* **Try it**: Should a line in the entries below contain "plant", return that line.

* **Data for review**:
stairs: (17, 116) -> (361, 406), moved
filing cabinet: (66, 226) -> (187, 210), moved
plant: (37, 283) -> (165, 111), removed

...

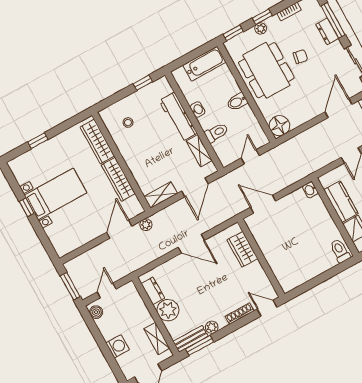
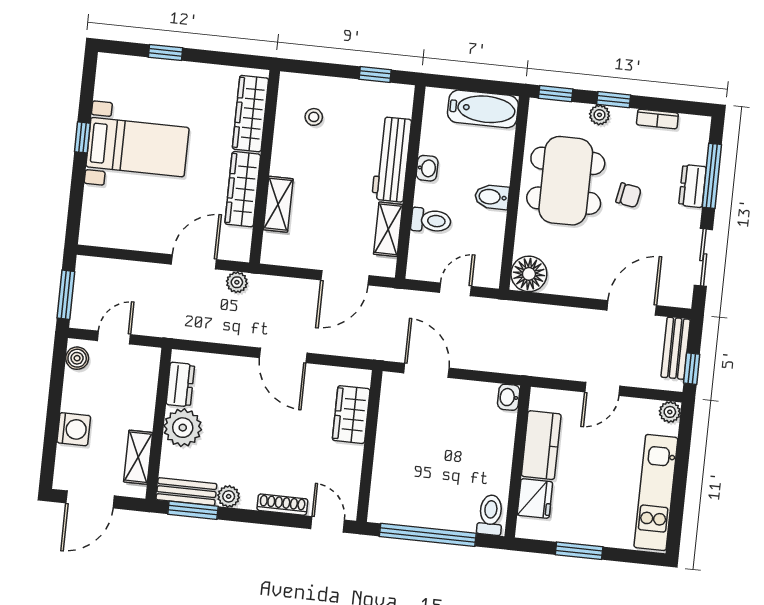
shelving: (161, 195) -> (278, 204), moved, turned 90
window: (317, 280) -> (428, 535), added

--

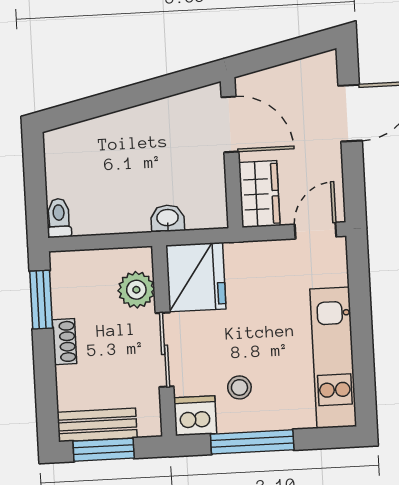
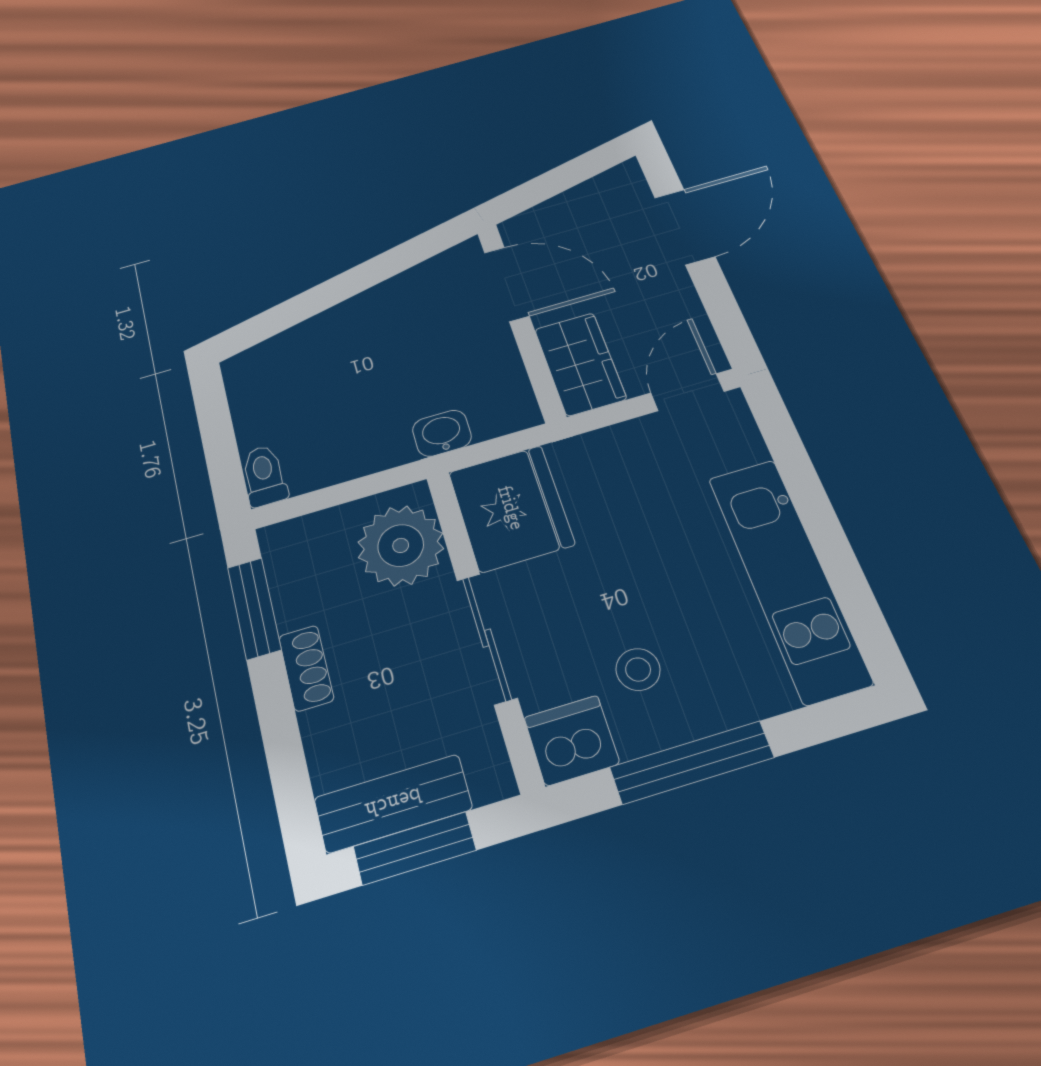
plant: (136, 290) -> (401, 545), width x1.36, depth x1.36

* **Solution to this problem**:
plant: (37, 283) -> (165, 111), removed
plant: (136, 290) -> (401, 545), width x1.36, depth x1.36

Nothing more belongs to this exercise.